# TASK
Check every line of the data below for the word "camera", then give only the number of lines that have it.

# DATA SHOWN
::::::
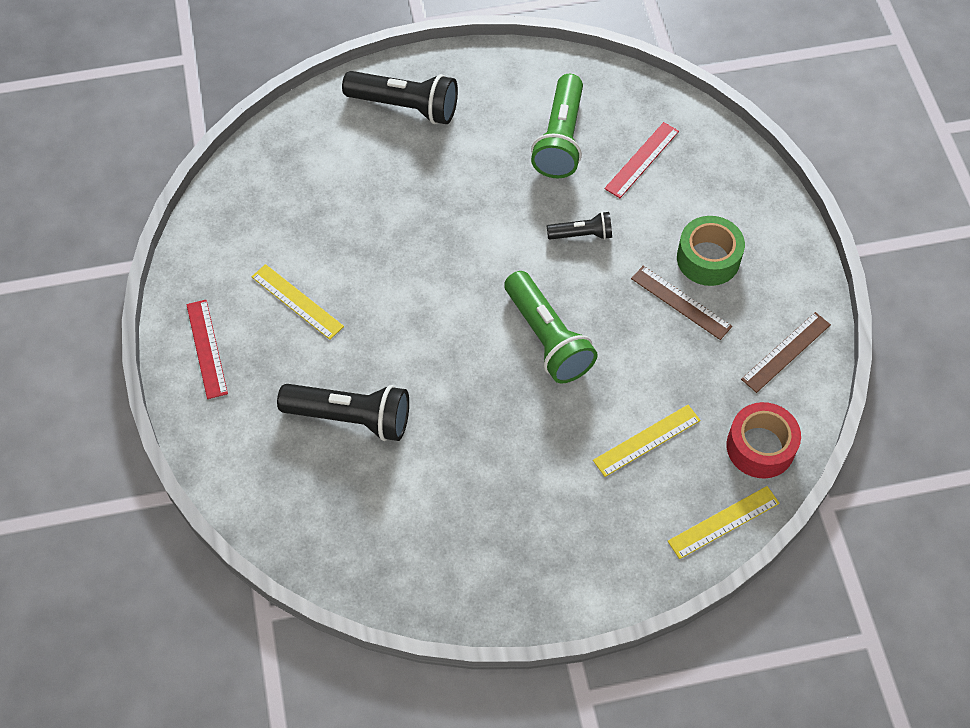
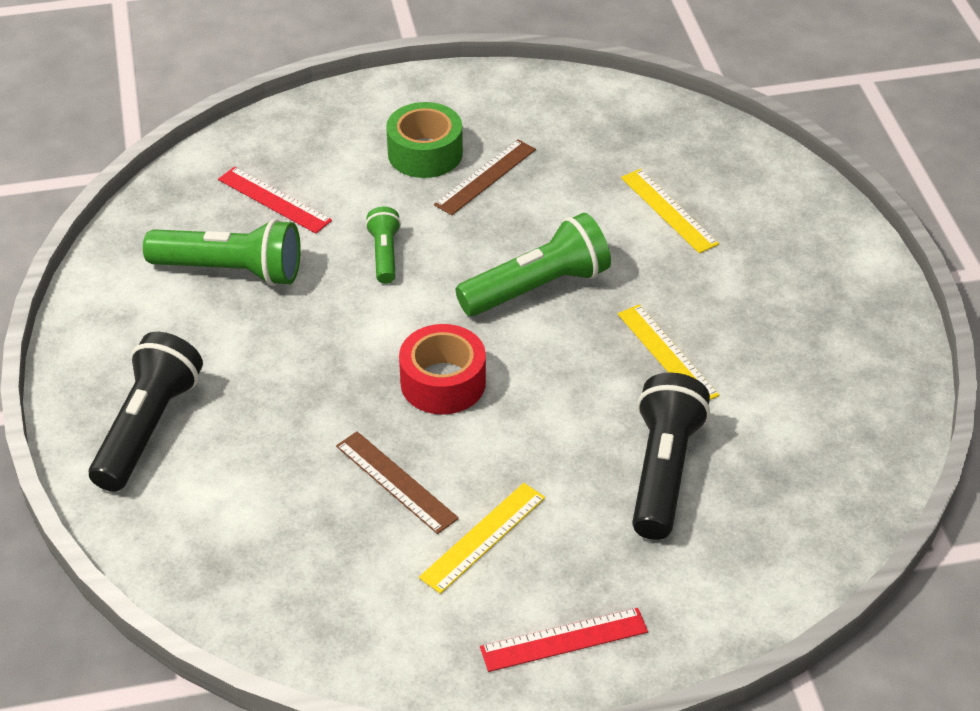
camera: 90 degrees left, 15 degrees down
black flashlight [547,212,612,240] -> green flashlight [365,207,401,284]
yellow ruler [668,486,780,559] -> yellow ruler moved to [618,305,719,400]
red tape [726,402,801,478] -> red tape moved to [399,324,486,415]
brown ruler [741,312,831,393] -> brown ruler moved to [336,431,459,534]

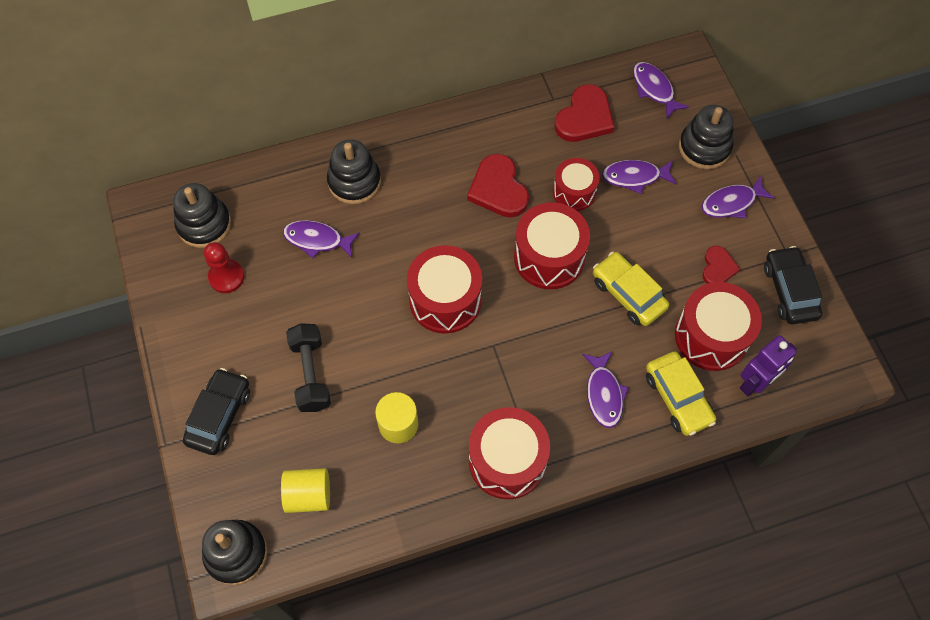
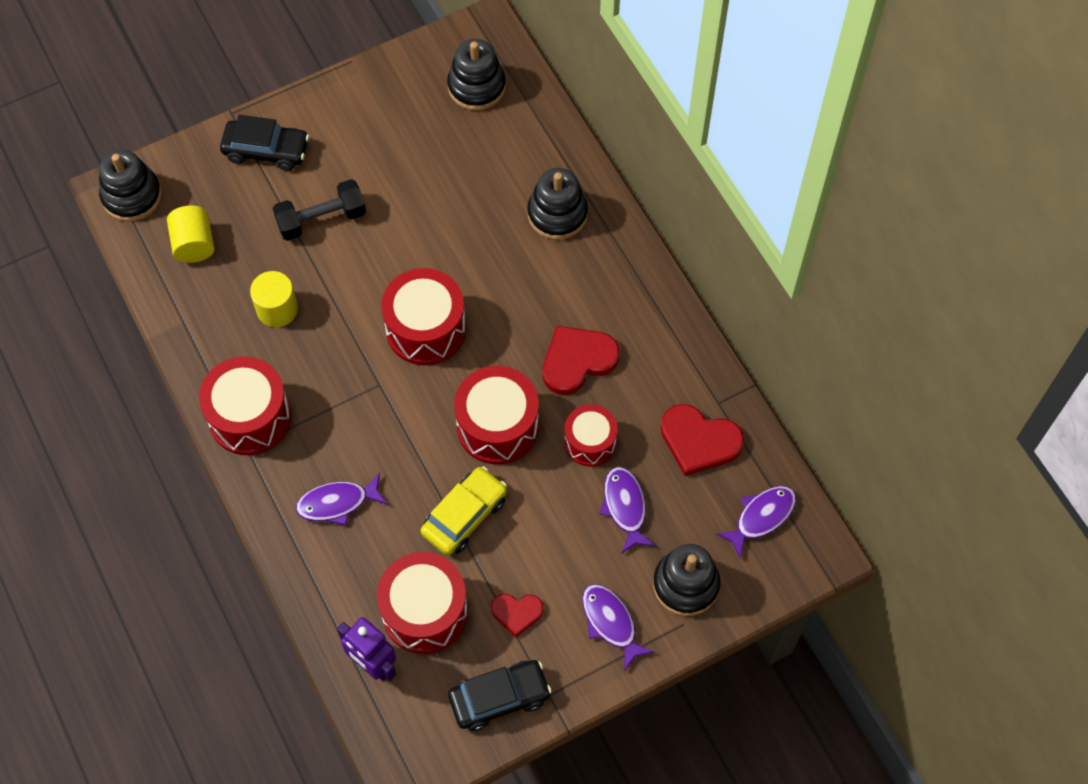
camera: 80 degrees right, 0 degrees up
red pawn [204,242,244,293] -> none
purple fish [283,220,360,258] -> none
yellow car [646,351,716,436] -> none

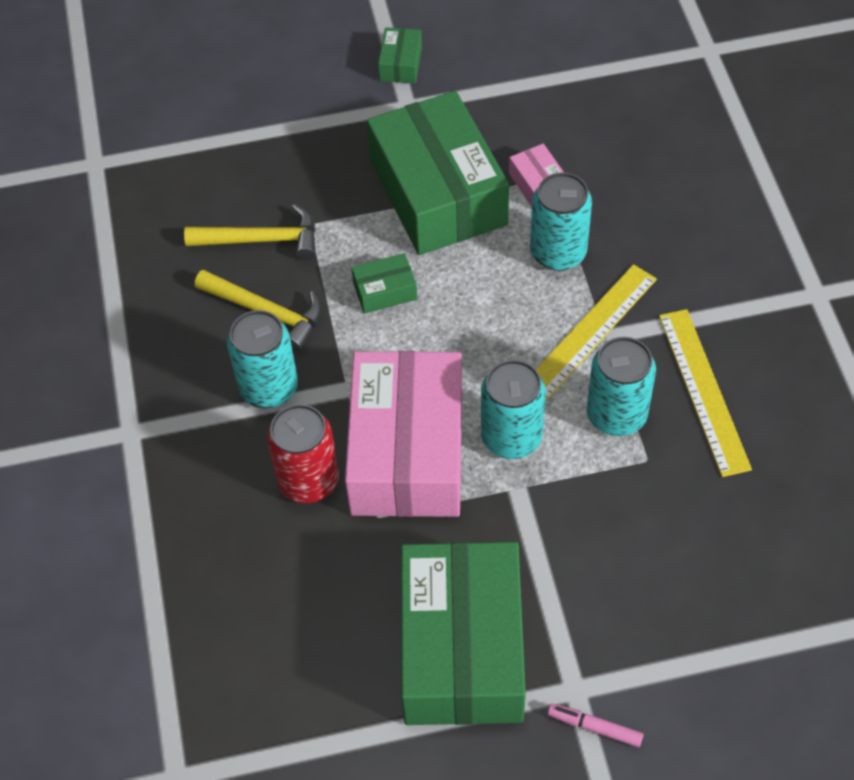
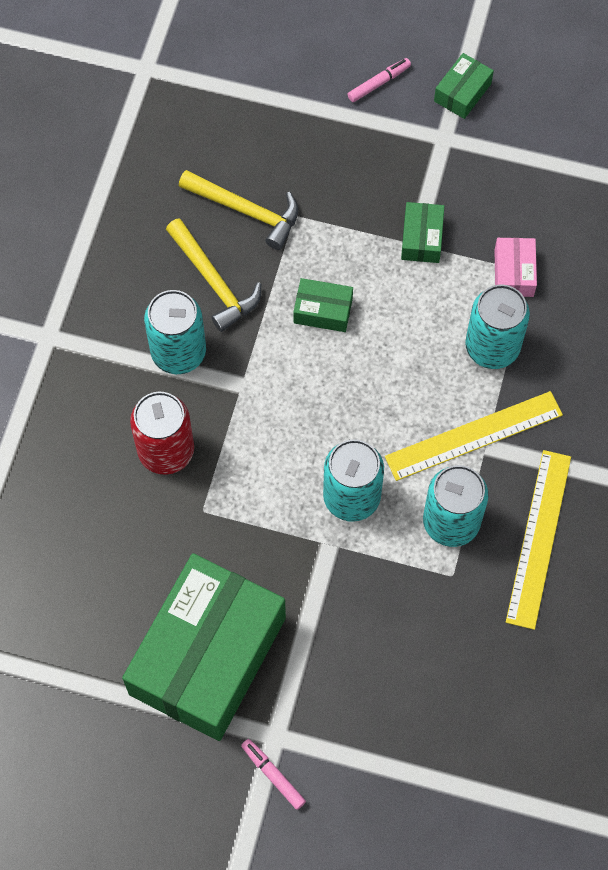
camera: 25 degrees right, 10 degrees up
pink box [345,351,462,517] -> none
green box [367,91,509,255] -> green box [401,202,444,263], size x0.40
none -> pink marker [348,58,411,102]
::::::
# SOLUTION FOR THIS PROBLEM
3